• **What to produce**: Copy each line below in which the word "blue" occurs.

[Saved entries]

----

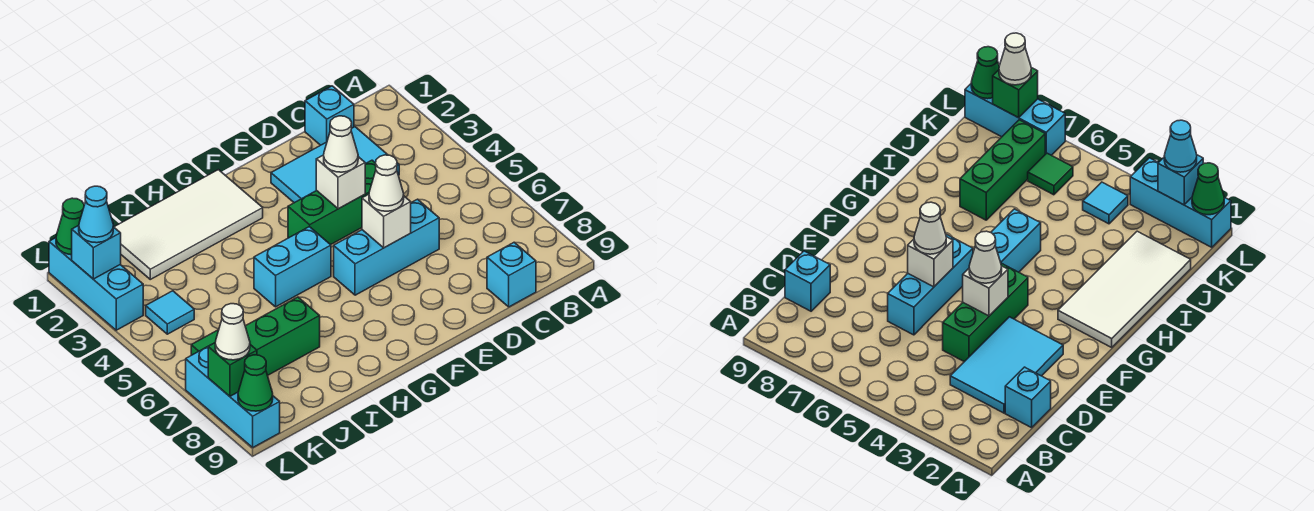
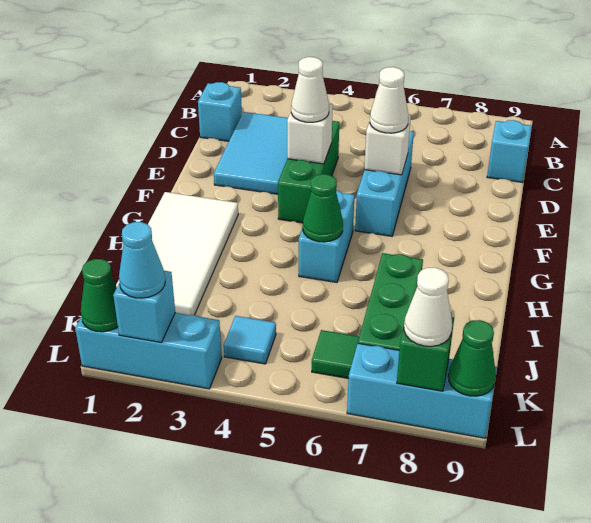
none -> green cone H5 level 2

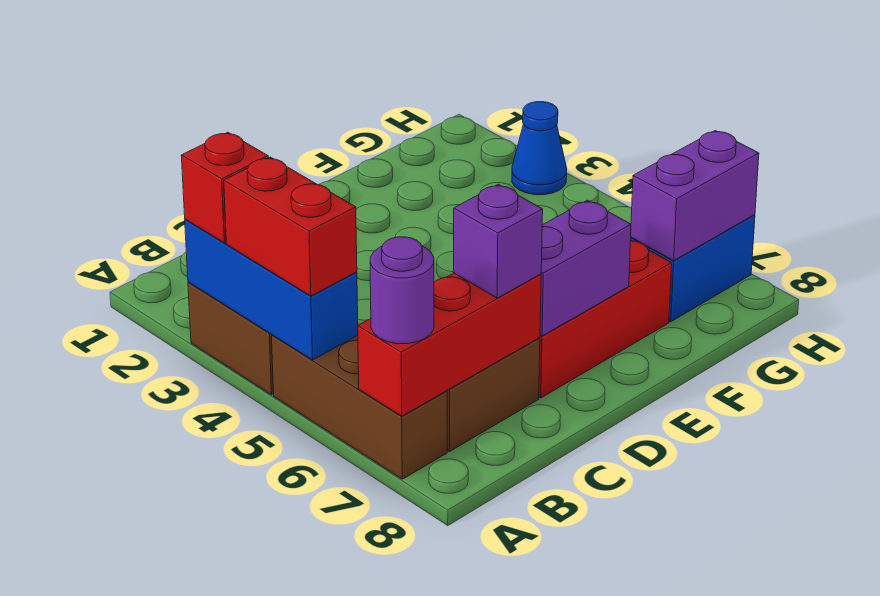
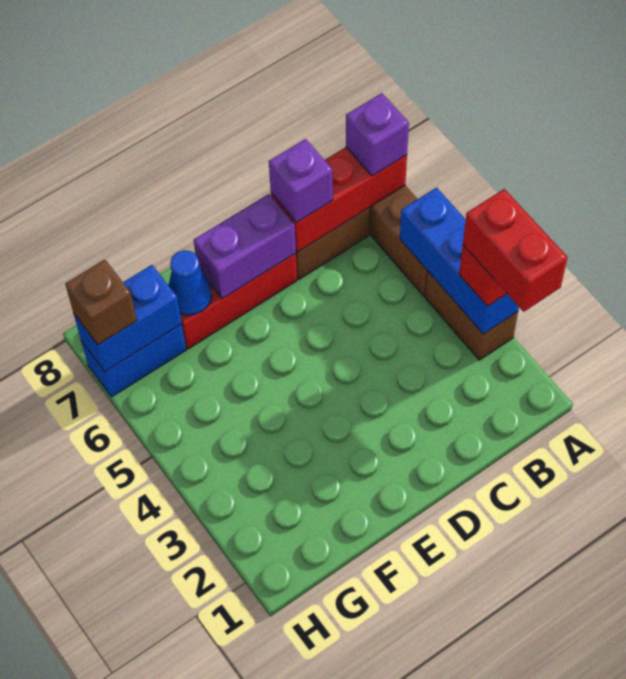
red brick A4:A5 level 3 -> red brick A2:A3 level 4
purple round brick A7 level 3 -> purple brick A7 level 3
purple brick G7:H7 level 2 -> blue brick G7:H7 level 2
blue cone H3 level 1 -> blue cone F7 level 2
none -> brown brick H7 level 3

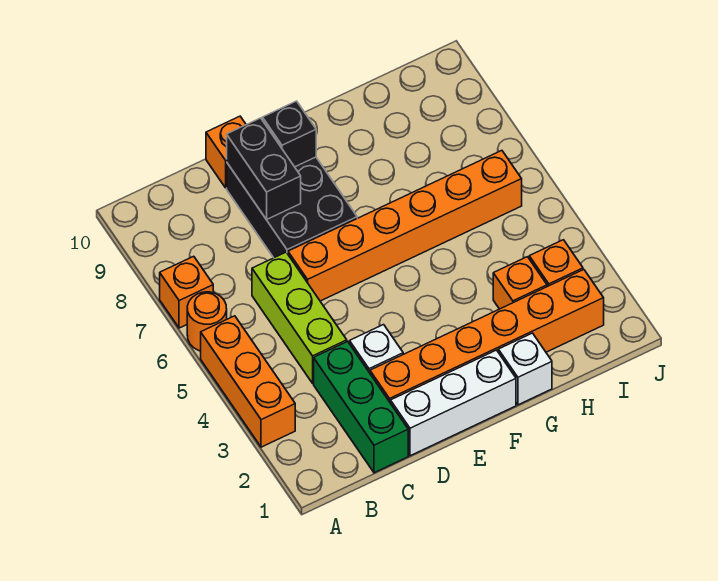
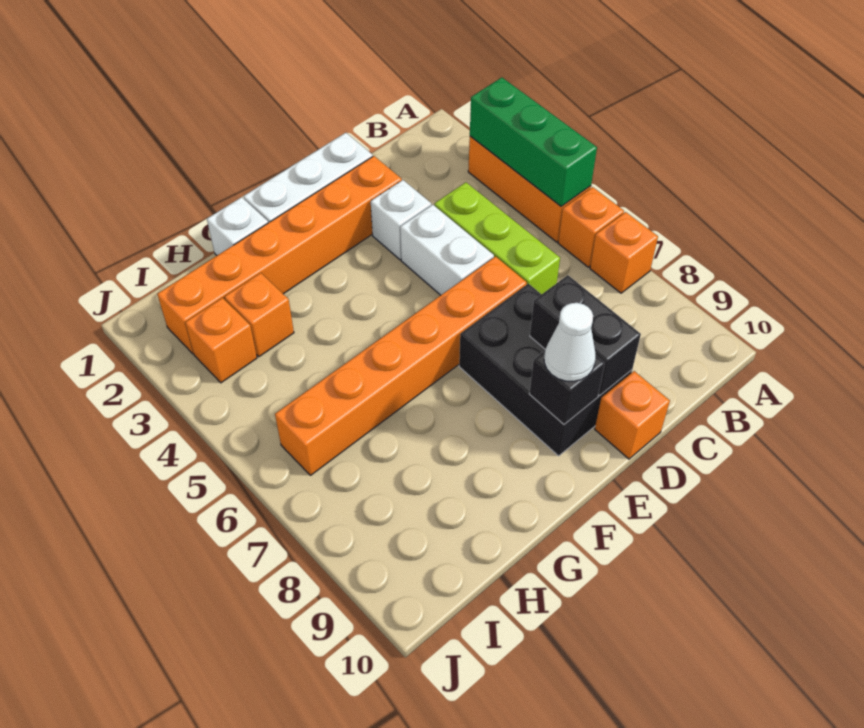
orange round brick A6 level 1 -> orange brick A6 level 1
green brick C1:C3 level 1 -> green brick A3:A5 level 2
none -> white brick D4:D5 level 1
none -> white cone E9 level 3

----

• **Exercise response**:
purple brick G7:H7 level 2 -> blue brick G7:H7 level 2
blue cone H3 level 1 -> blue cone F7 level 2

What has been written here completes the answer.